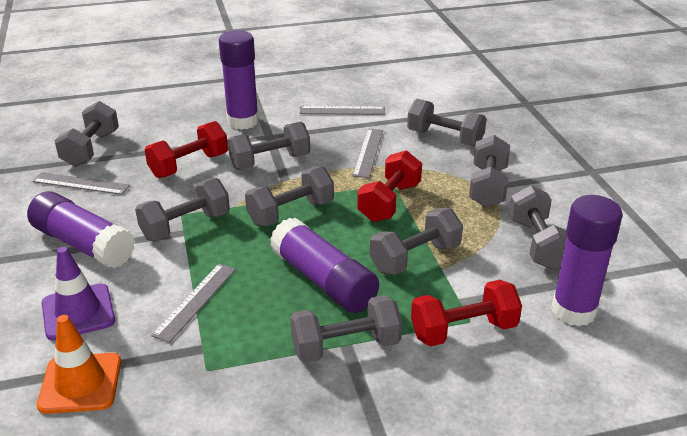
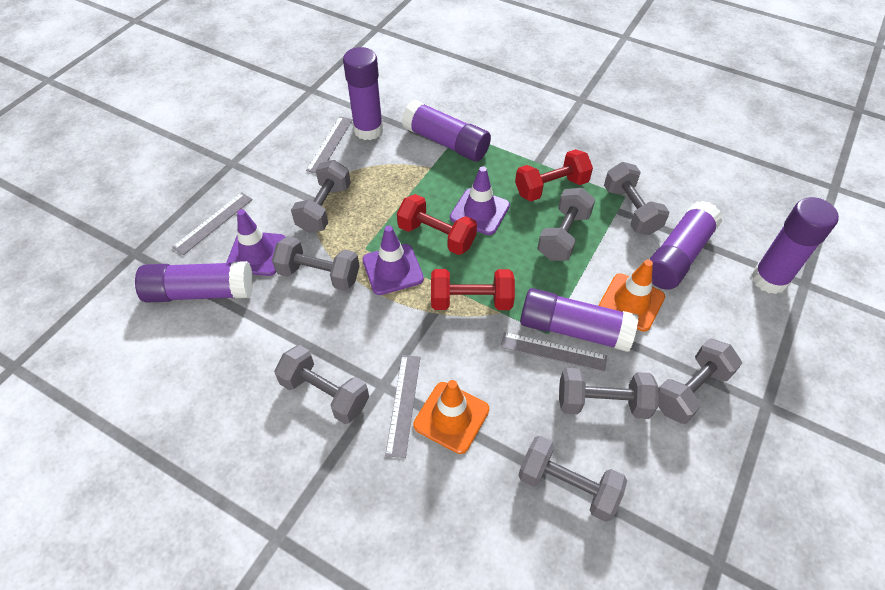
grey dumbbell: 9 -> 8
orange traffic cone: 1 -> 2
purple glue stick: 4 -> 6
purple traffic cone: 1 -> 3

...

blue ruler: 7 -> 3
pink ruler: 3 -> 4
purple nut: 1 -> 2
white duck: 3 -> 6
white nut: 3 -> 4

PROBLEM DESCRIPTION. Above this instruction are the records; retype exactly the lines from the one containing "grey dumbbell: 9 -> 8" up to and including the one containing "purple traffic cone: 1 -> 3".

TASK OUTPUT.
grey dumbbell: 9 -> 8
orange traffic cone: 1 -> 2
purple glue stick: 4 -> 6
purple traffic cone: 1 -> 3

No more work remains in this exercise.